[Given data]
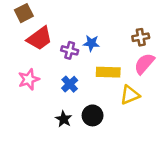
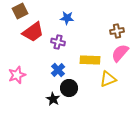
blue star: (91, 43) -> (67, 18), moved
pink star: (29, 79) -> (17, 75), moved
black circle: (93, 115) -> (69, 88), moved

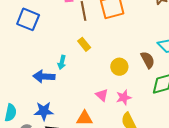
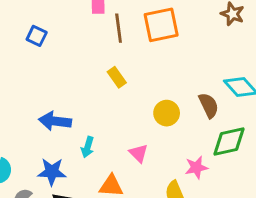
blue square: (28, 19) -> (37, 36), size x0.6
cyan arrow: (62, 62) -> (88, 147), moved
pink star: (124, 97) -> (196, 167), moved

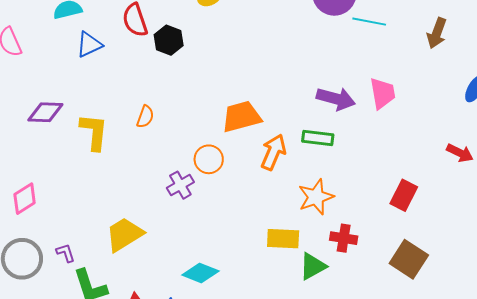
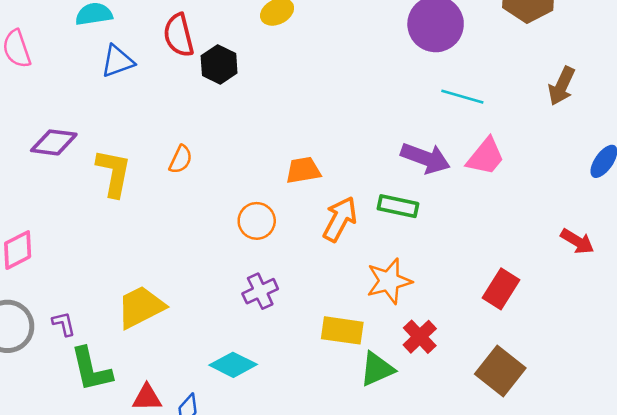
cyan line: (369, 22) -> (462, 97), moved
pink trapezoid: (383, 93) -> (486, 157), turned 44
orange trapezoid: (241, 117) -> (303, 170), size x0.7
purple cross: (180, 185) -> (260, 291), moved
red cross: (344, 238) -> (420, 337), turned 32

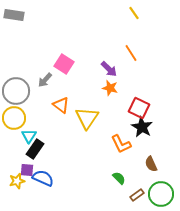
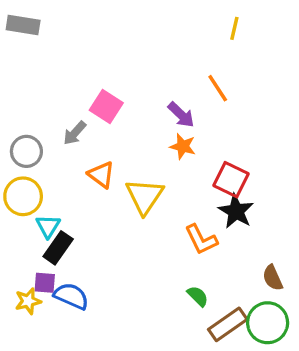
yellow line: (134, 13) -> (234, 28), moved, turned 48
gray circle: (16, 91) -> (26, 151), size x0.7
brown semicircle: (151, 164) -> (273, 278), moved
brown rectangle: (137, 195) -> (228, 324), size x1.6

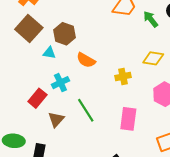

[Prompt]
Go line by line through the records and copy those that contain the word "turned".

[Response for this exercise]
pink trapezoid: (383, 93) -> (486, 157), turned 44
red cross: (344, 238) -> (420, 337), turned 32
yellow line: (134, 13) -> (234, 28), moved, turned 48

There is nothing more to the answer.